_GOAL OF THE EXERCISE_
Reproduce every entry below exactly, minus the pictures.
== Segment start ==
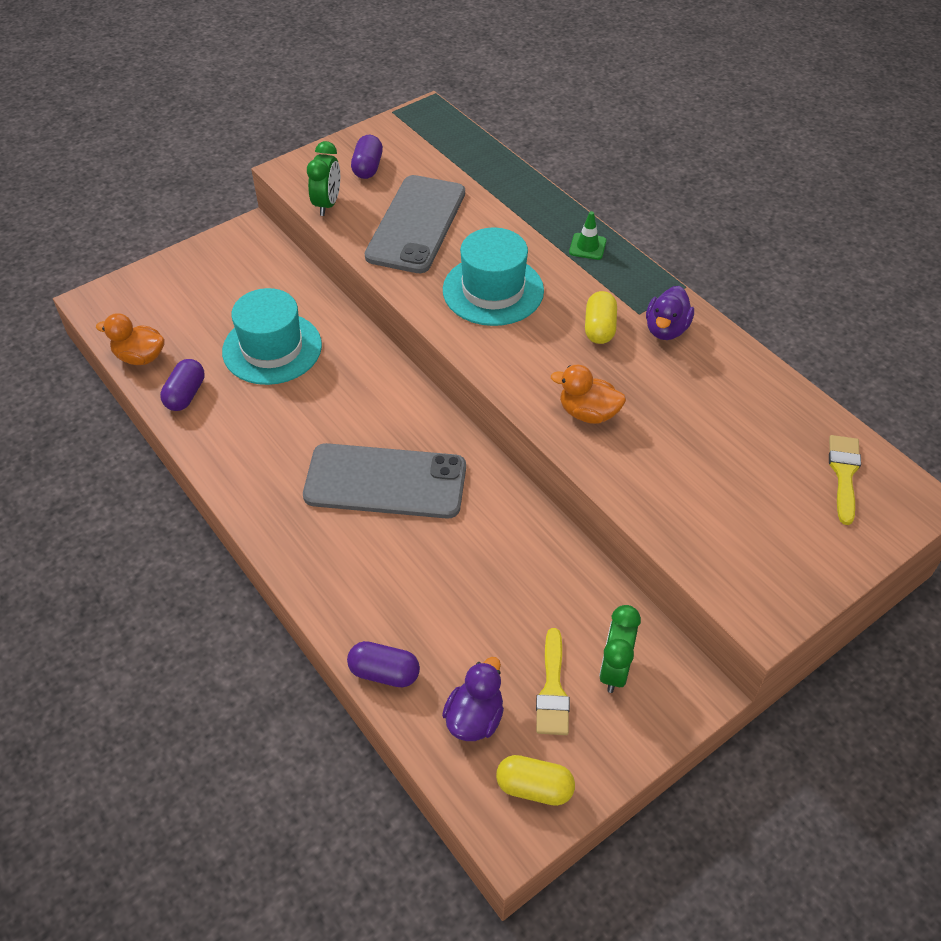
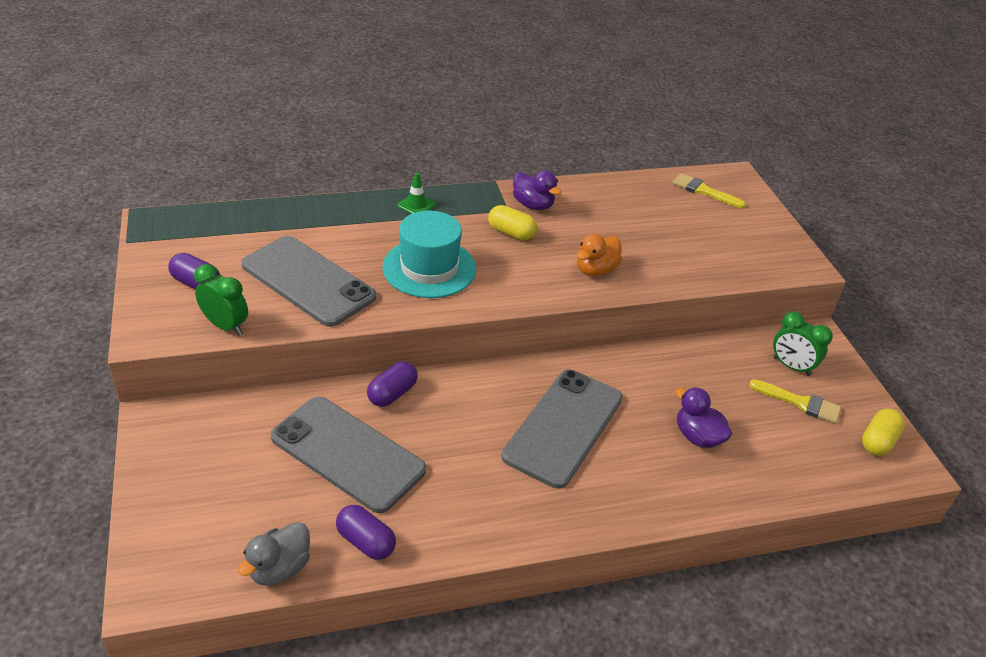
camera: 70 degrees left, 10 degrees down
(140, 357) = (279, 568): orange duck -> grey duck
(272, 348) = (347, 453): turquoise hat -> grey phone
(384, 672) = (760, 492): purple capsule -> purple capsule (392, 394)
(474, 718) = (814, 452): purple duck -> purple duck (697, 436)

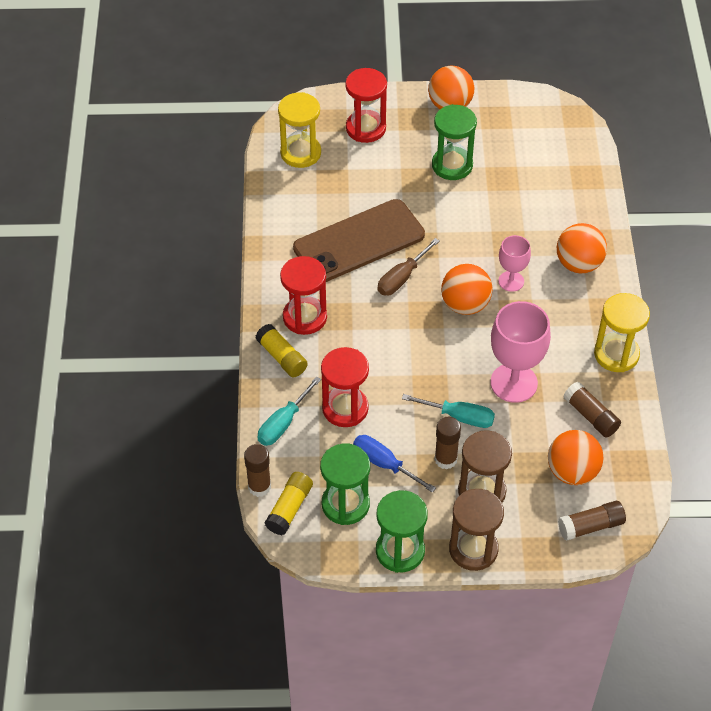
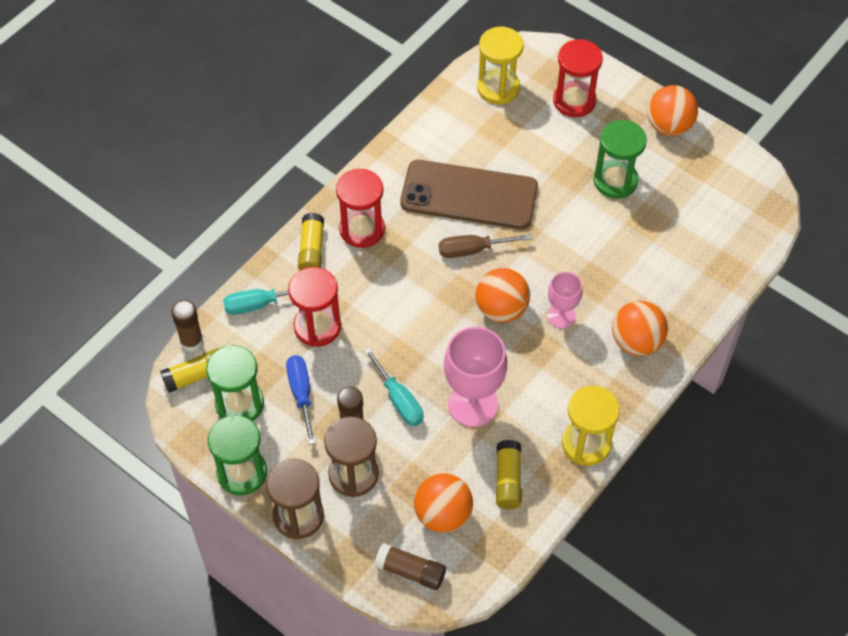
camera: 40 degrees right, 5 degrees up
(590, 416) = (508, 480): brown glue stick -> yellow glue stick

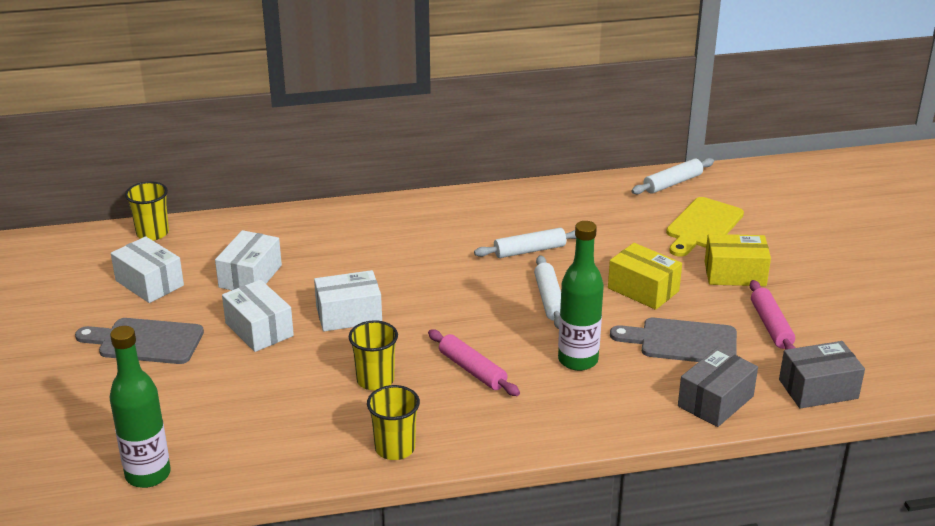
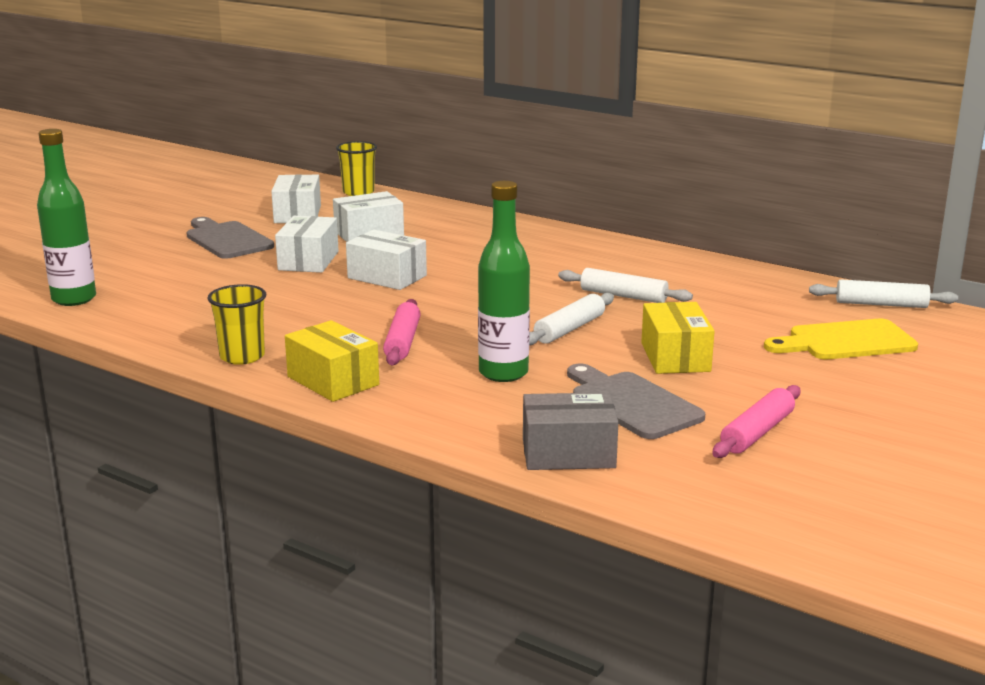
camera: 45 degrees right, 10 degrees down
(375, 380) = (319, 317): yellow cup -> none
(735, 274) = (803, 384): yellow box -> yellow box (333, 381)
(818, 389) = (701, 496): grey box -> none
== Segment end ==
_TASK OUTPUT_
camera: 70 degrees left, 10 degrees down
(140, 357) = (279, 568): orange duck -> grey duck
(272, 348) = (347, 453): turquoise hat -> grey phone
(384, 672) = (760, 492): purple capsule -> purple capsule (392, 394)
(474, 718) = (814, 452): purple duck -> purple duck (697, 436)

camera: 40 degrees right, 5 degrees up
(590, 416) = (508, 480): brown glue stick -> yellow glue stick

camera: 45 degrees right, 10 degrees down
(375, 380) = (319, 317): yellow cup -> none
(735, 274) = (803, 384): yellow box -> yellow box (333, 381)
(818, 389) = (701, 496): grey box -> none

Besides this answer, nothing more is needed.